+++ DATA FOR REVIEW +++

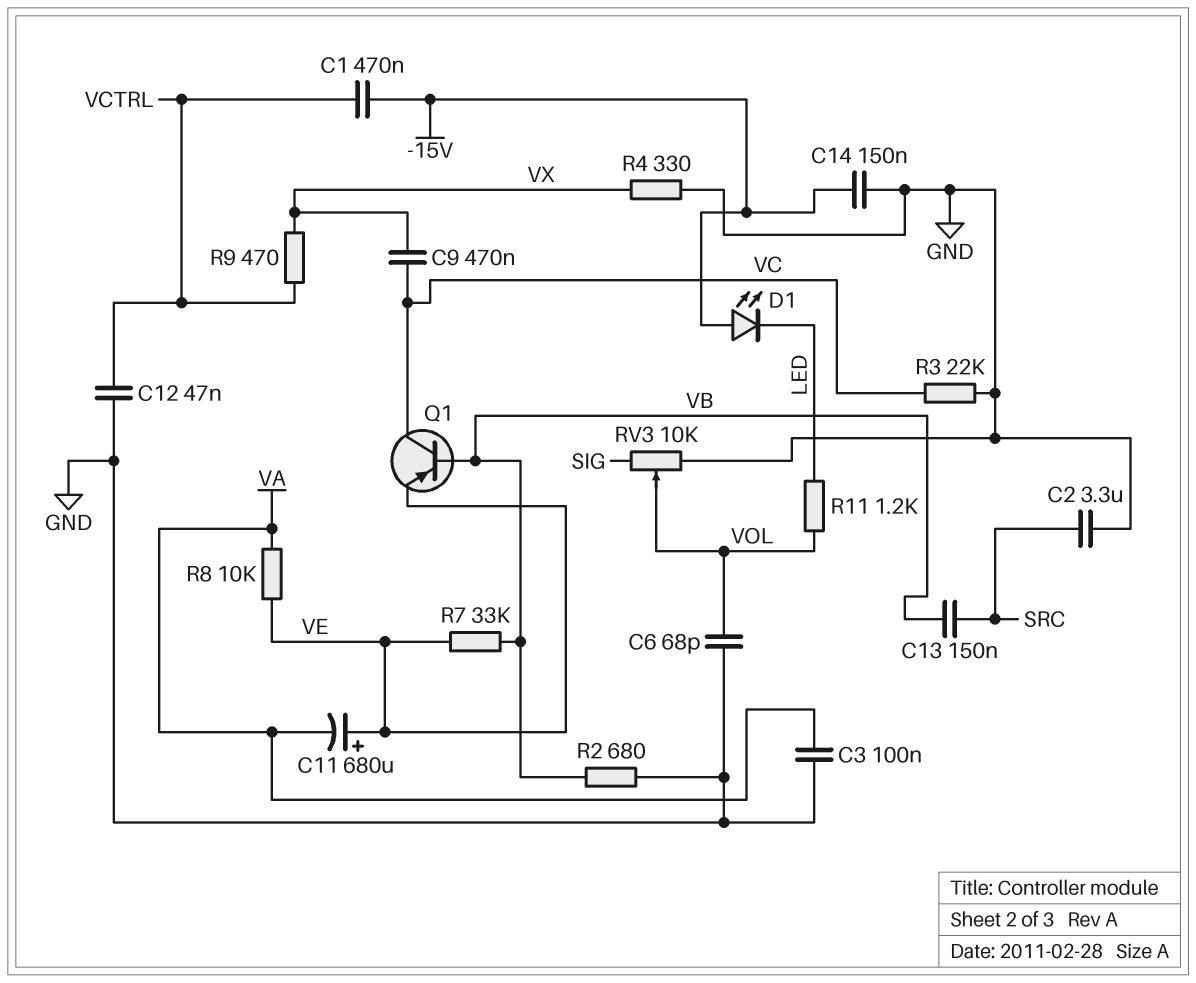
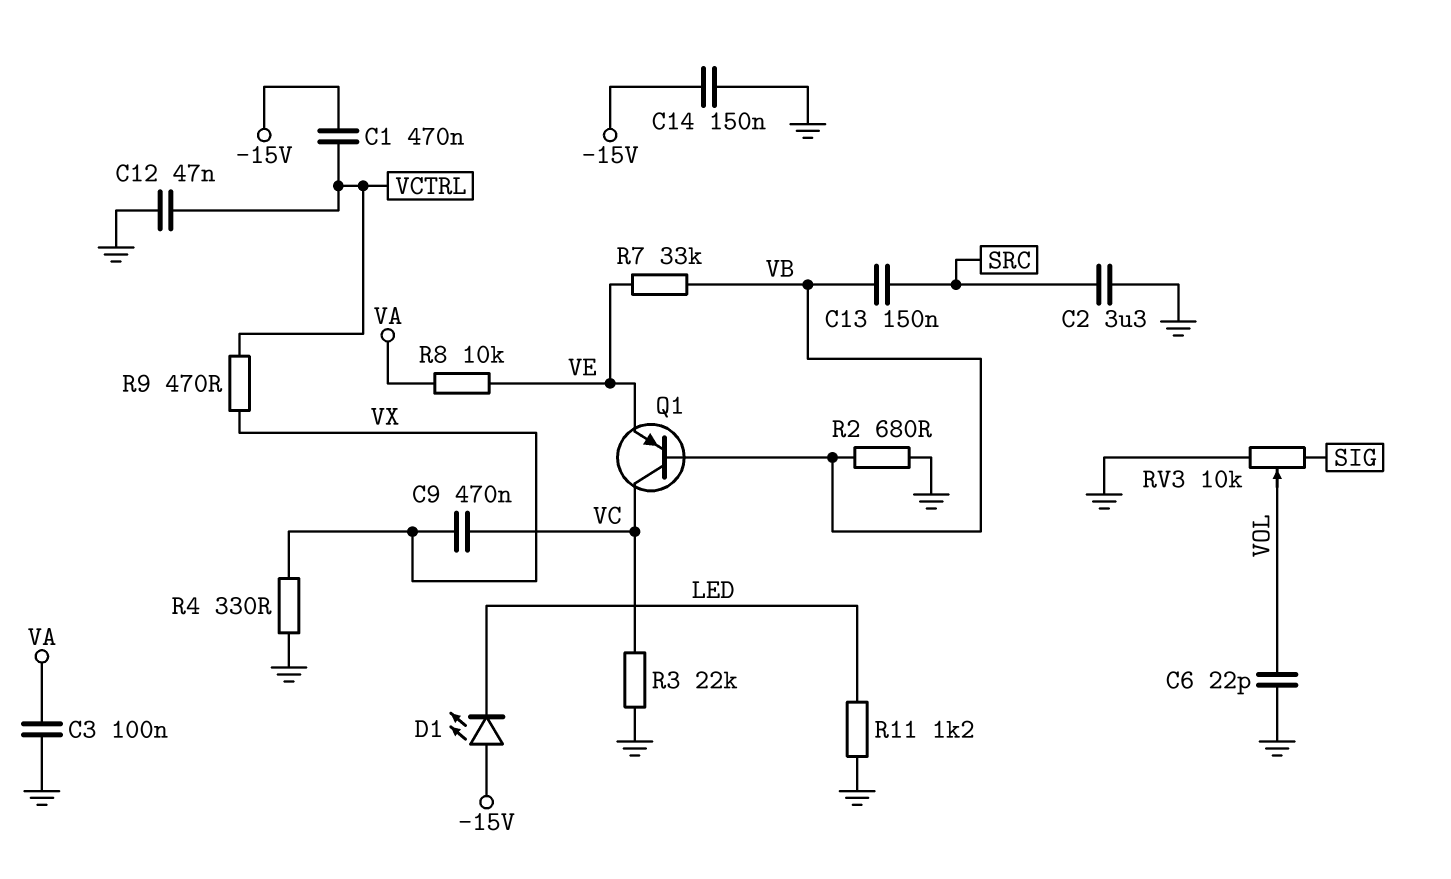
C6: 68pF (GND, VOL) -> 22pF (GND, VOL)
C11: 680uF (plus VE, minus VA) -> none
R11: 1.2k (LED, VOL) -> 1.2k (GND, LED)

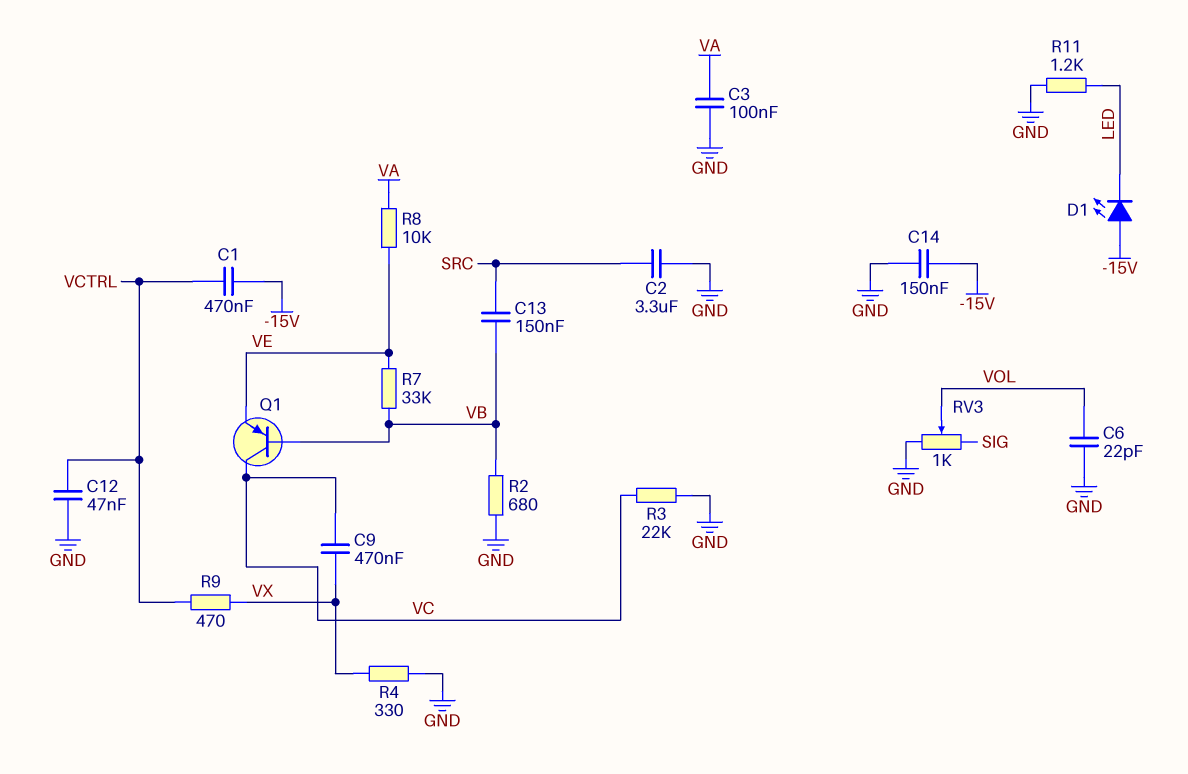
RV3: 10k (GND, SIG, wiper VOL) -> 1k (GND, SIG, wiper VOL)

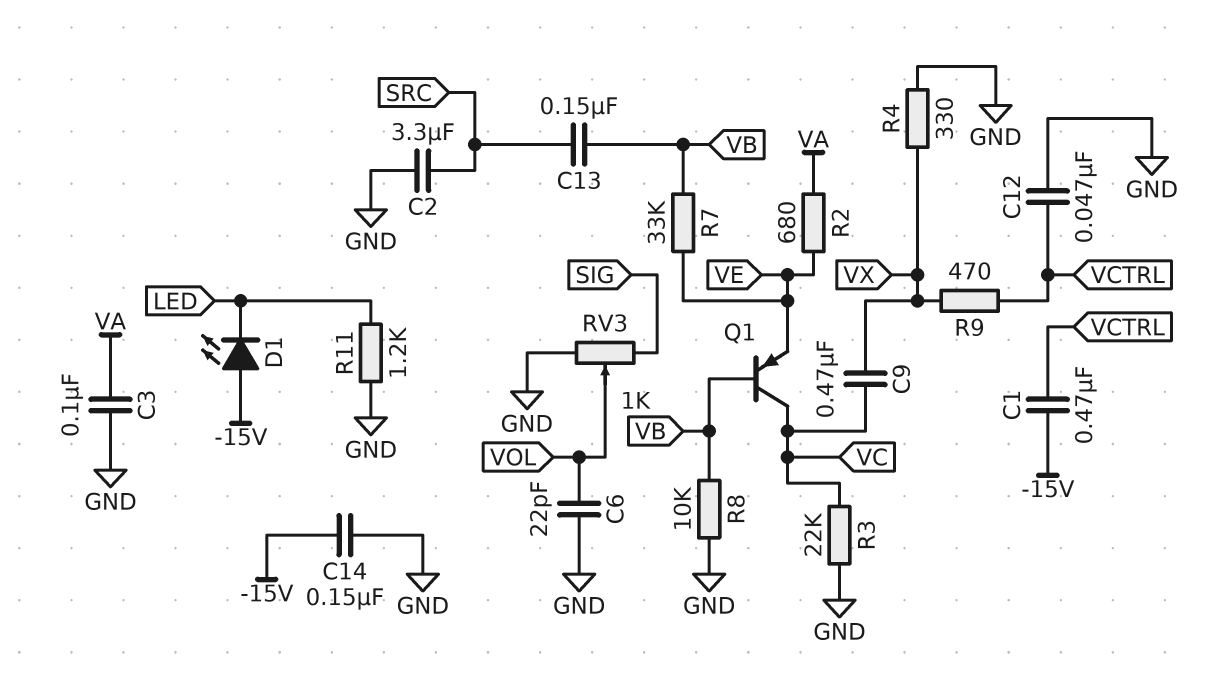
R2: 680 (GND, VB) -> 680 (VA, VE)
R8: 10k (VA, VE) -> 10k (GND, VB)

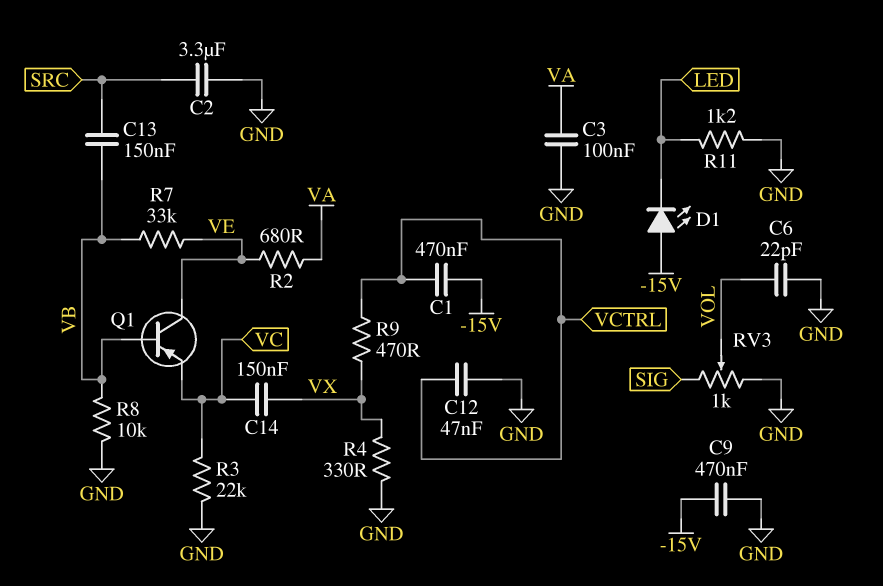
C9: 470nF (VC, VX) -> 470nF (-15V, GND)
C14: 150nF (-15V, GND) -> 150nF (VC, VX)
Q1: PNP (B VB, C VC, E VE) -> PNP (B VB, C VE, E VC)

+++
+++ DATA FOR REVIEW +++

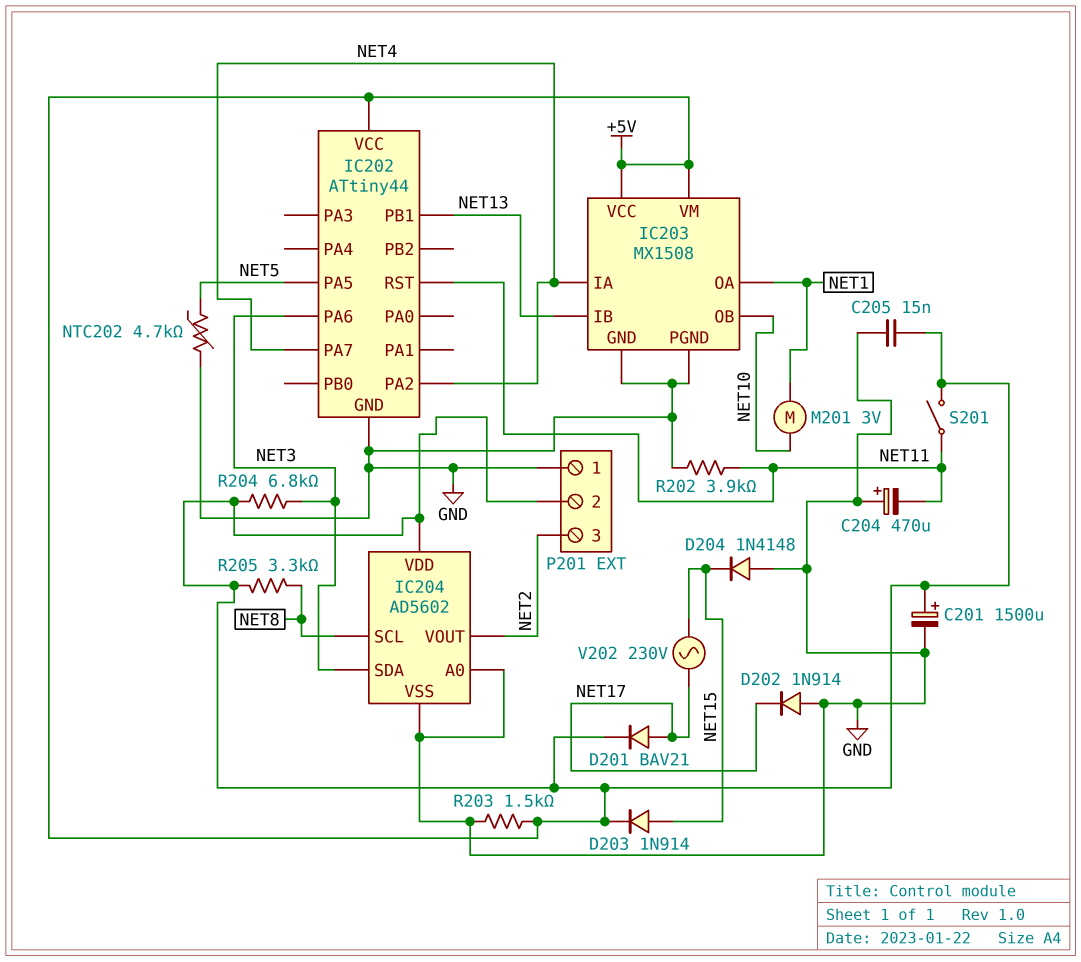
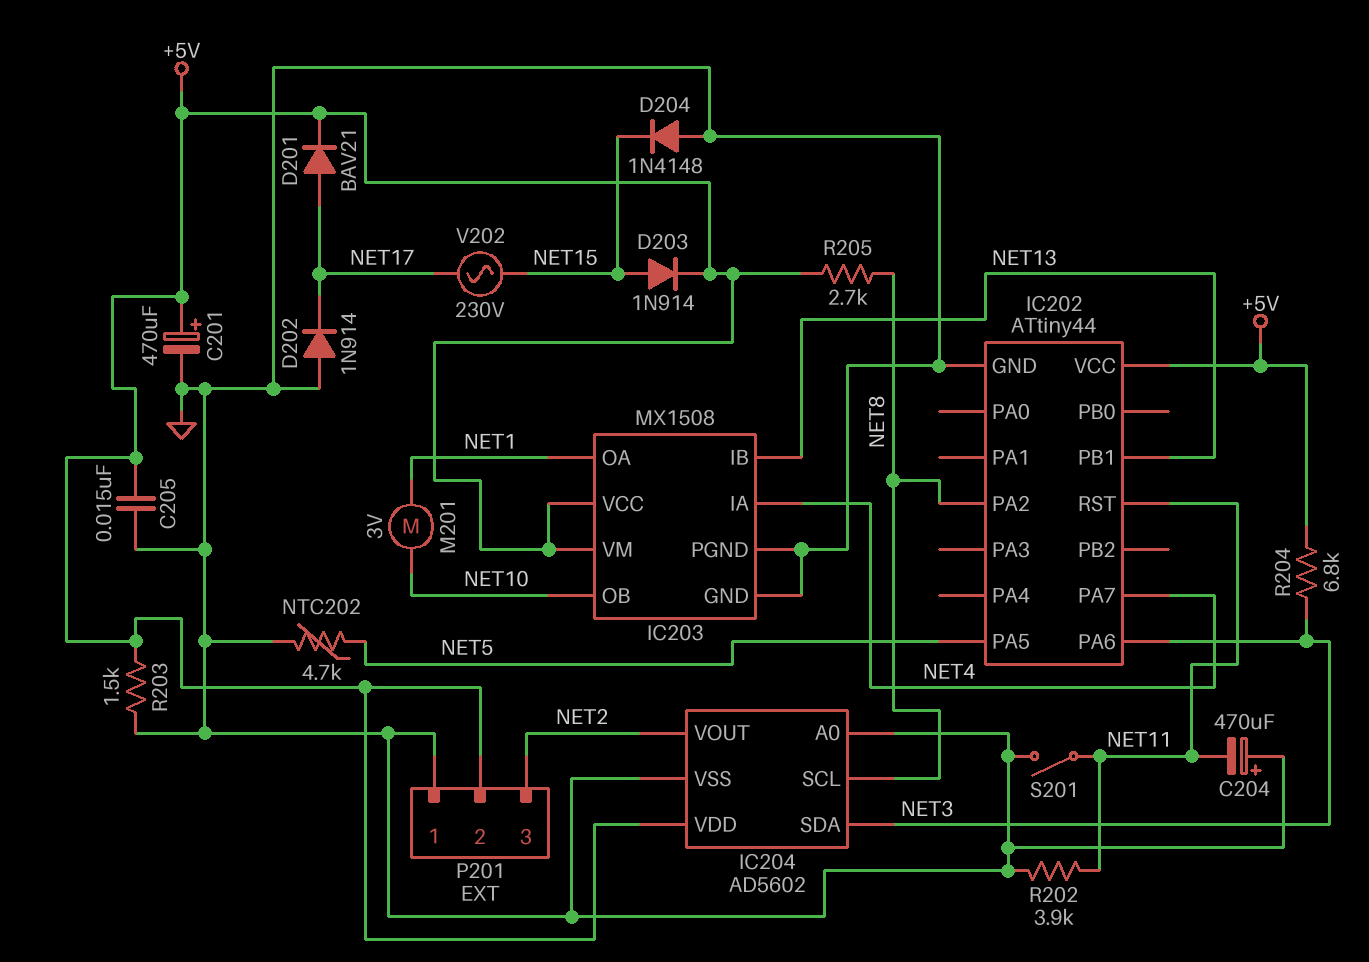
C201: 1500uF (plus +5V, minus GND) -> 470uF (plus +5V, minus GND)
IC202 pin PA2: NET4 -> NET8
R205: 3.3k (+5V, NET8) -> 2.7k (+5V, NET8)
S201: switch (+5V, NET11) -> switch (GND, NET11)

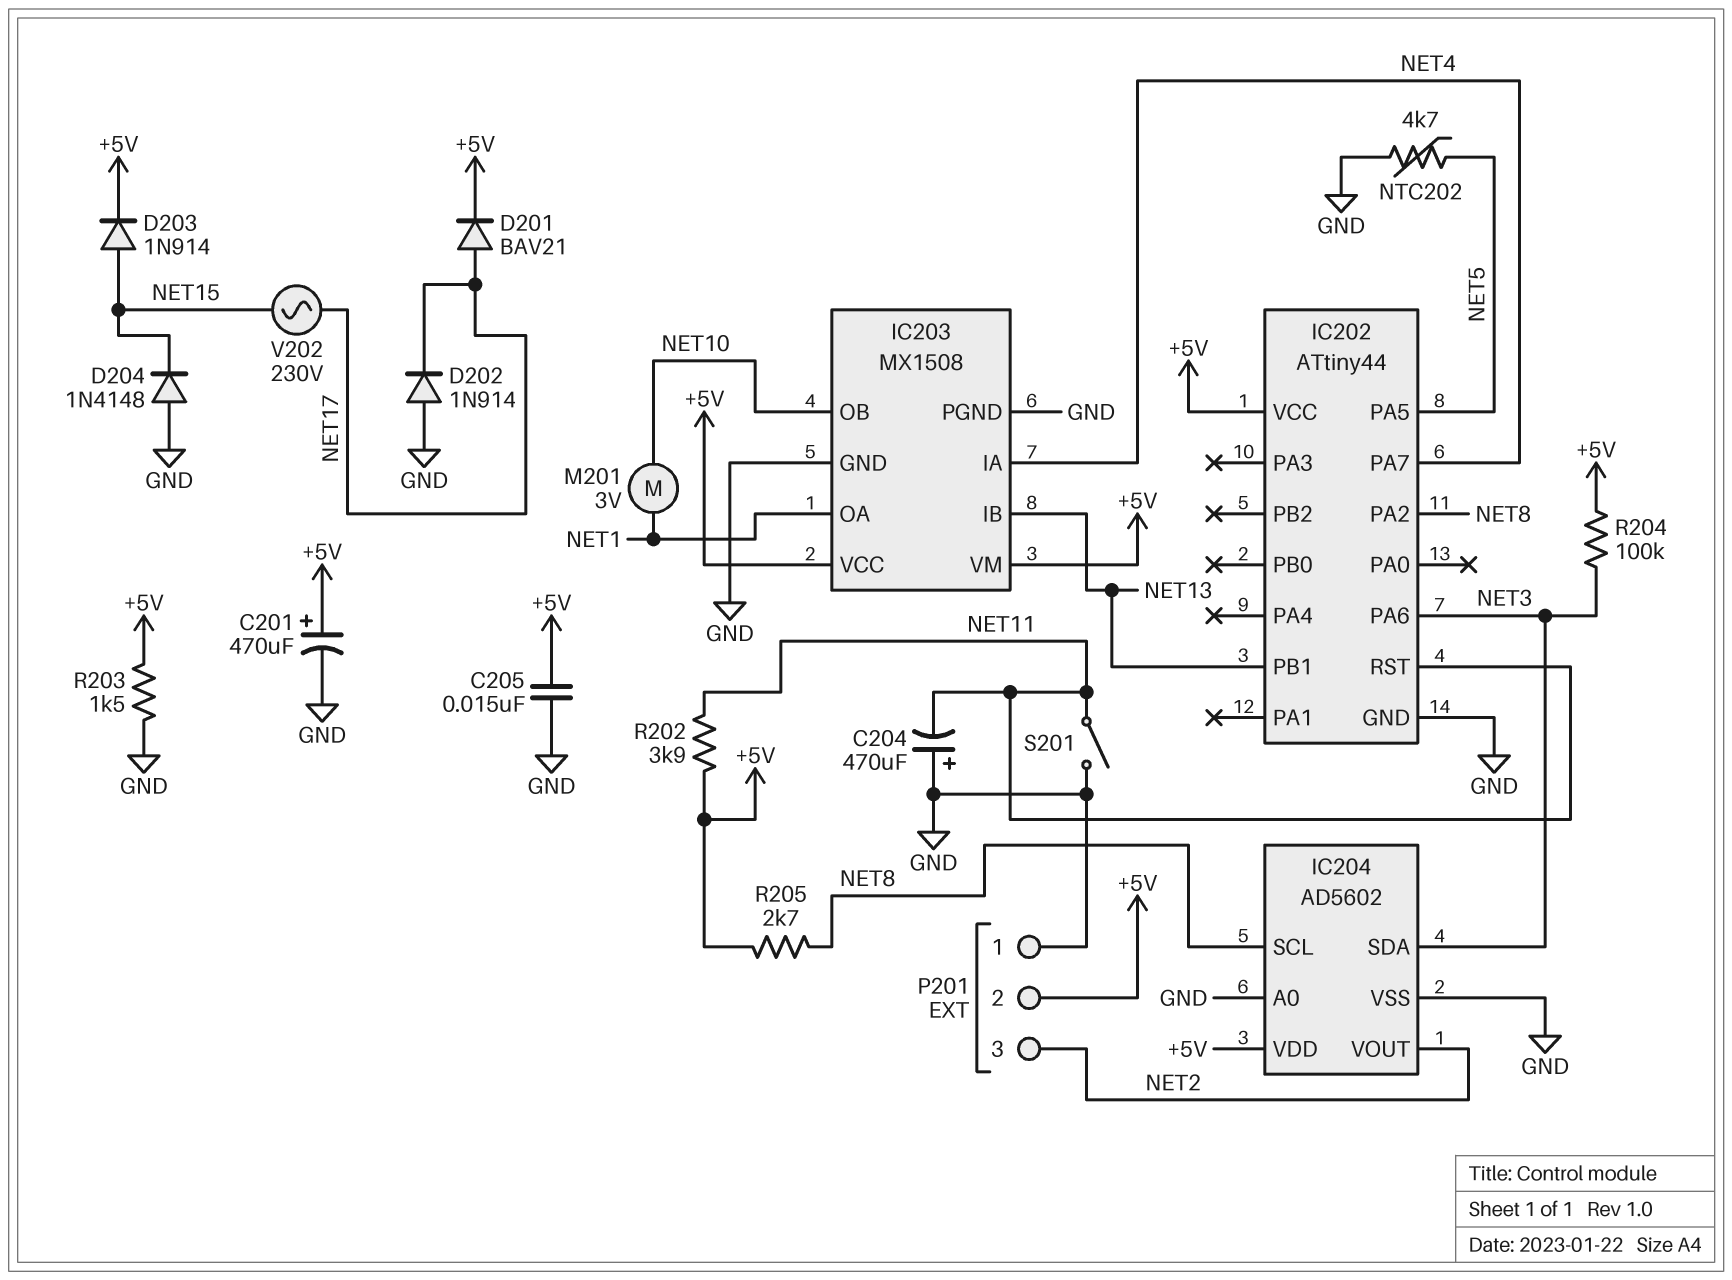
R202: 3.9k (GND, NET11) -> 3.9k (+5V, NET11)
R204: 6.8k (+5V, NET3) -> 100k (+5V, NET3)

+++

WHAT IS NEEDED
Copy every line of the listing that includes the string "plus".

SOLUTION
C11: 680uF (plus VE, minus VA) -> none
C201: 1500uF (plus +5V, minus GND) -> 470uF (plus +5V, minus GND)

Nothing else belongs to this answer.